_EXERCISE_. All entries below must be written out verbatim, and the images must be dropped.

Version difference data:
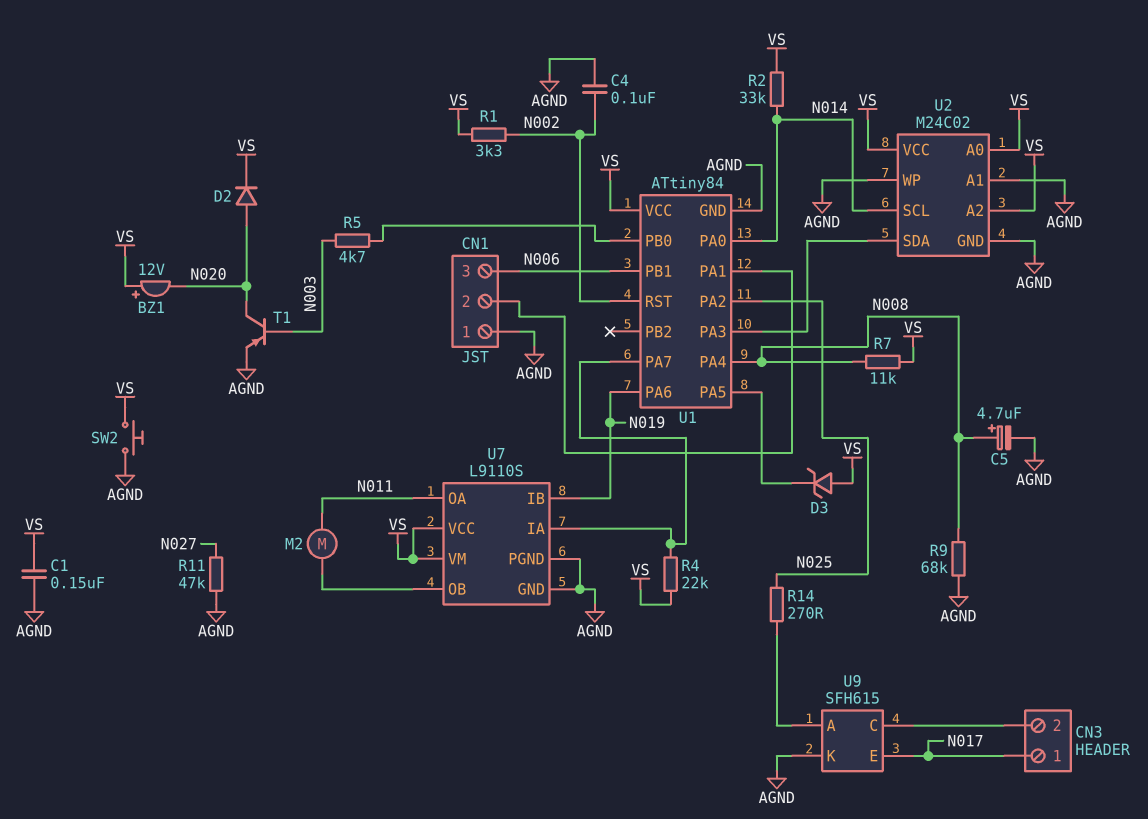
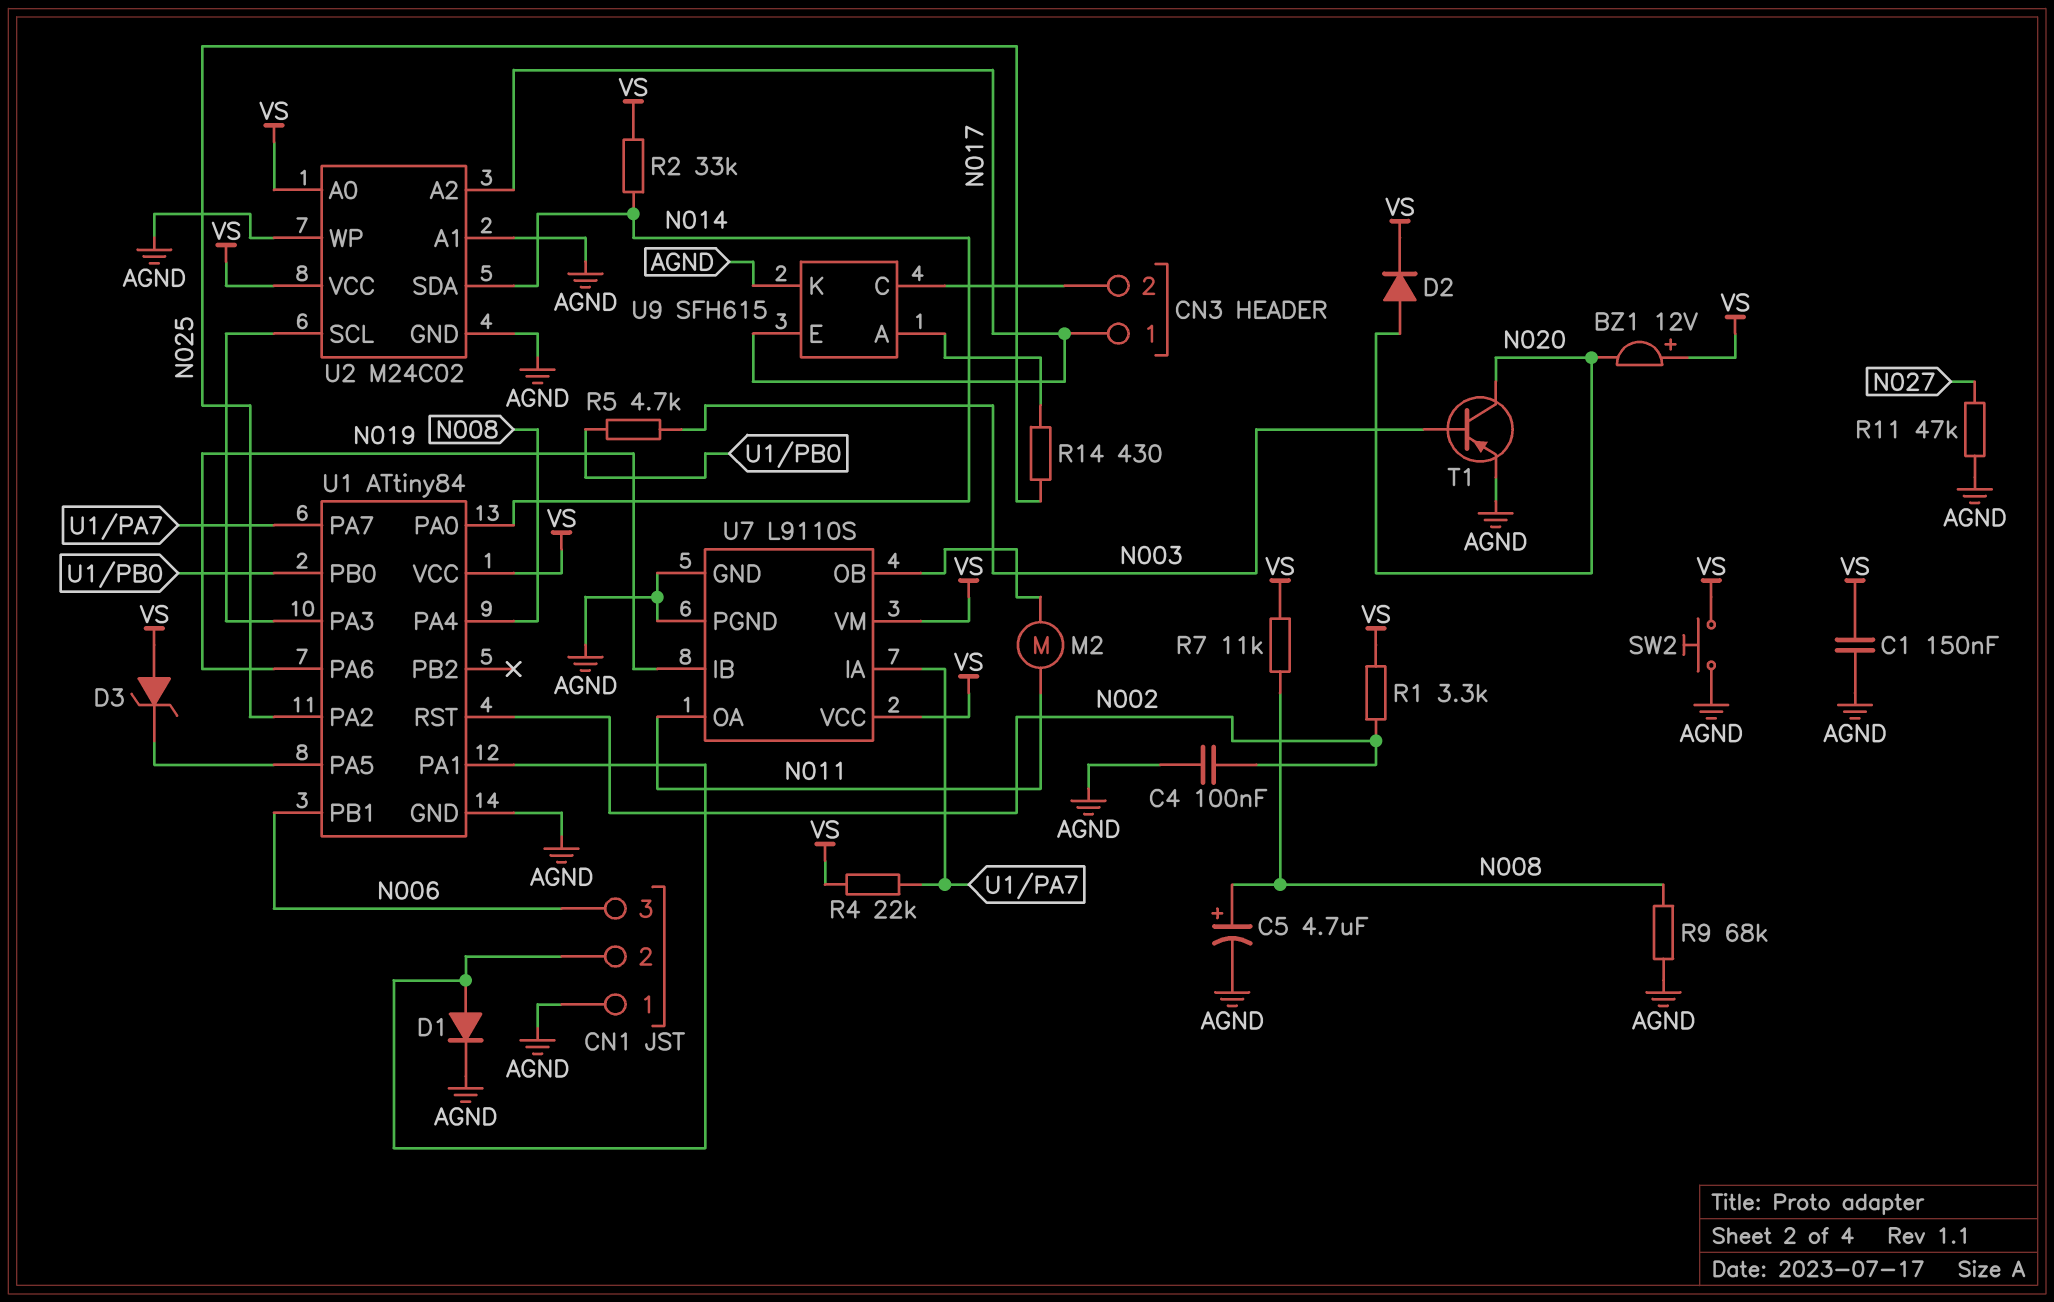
D1: none -> diode (A CN1/2, K AGND)
R14: 270 (N025, U9/A) -> 430 (N025, U9/A)
U2 pin A2: VS -> N017
U2 pin SCL: N014 -> U1/PA3
U2 pin SDA: U1/PA3 -> N014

_RESULT FOR THIS EXERCISE_.
D1: none -> diode (A CN1/2, K AGND)
R14: 270 (N025, U9/A) -> 430 (N025, U9/A)
U2 pin A2: VS -> N017
U2 pin SCL: N014 -> U1/PA3
U2 pin SDA: U1/PA3 -> N014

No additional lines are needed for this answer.